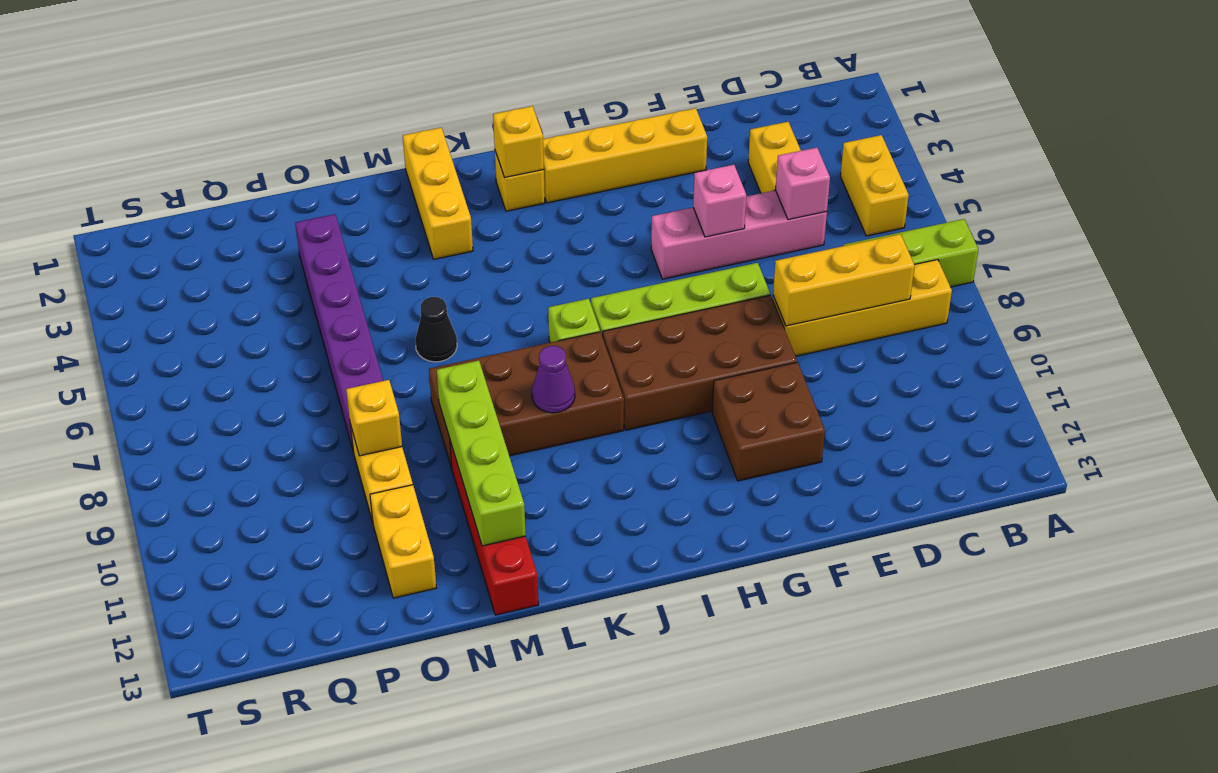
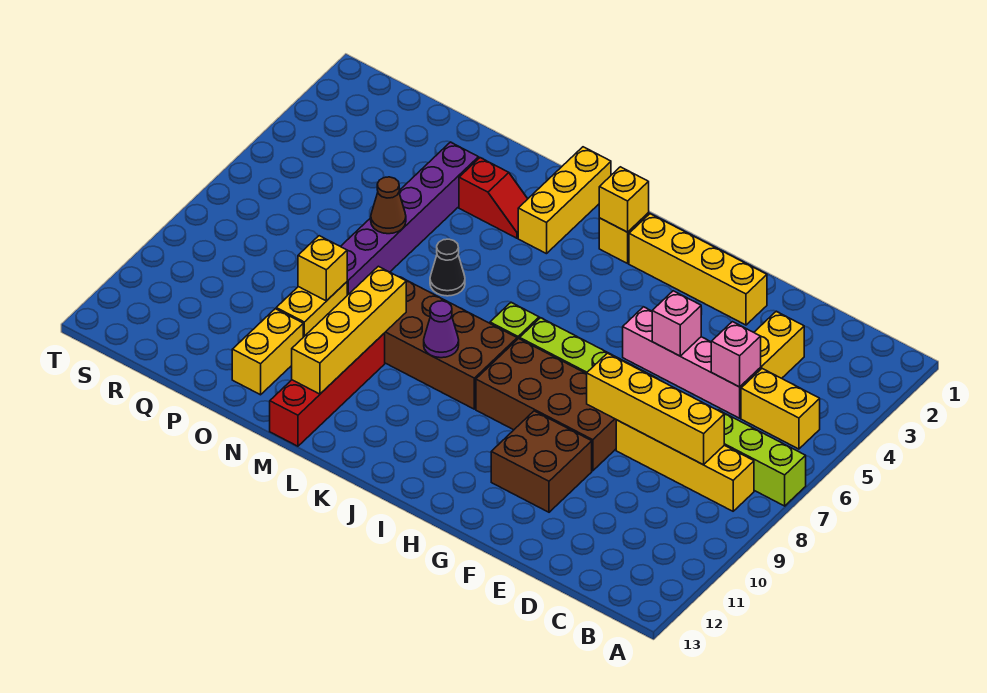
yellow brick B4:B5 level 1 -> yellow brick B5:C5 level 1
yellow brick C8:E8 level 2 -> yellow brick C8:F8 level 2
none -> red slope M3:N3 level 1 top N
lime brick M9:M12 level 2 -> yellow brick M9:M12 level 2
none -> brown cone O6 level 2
• • •
### [PROBLEM DESCRIPTION]
The whole listing should be reproduced exactly. Images don't go in.

### [SOLUTION TO THE EXERCISE]
yellow brick B4:B5 level 1 -> yellow brick B5:C5 level 1
yellow brick C8:E8 level 2 -> yellow brick C8:F8 level 2
none -> red slope M3:N3 level 1 top N
lime brick M9:M12 level 2 -> yellow brick M9:M12 level 2
none -> brown cone O6 level 2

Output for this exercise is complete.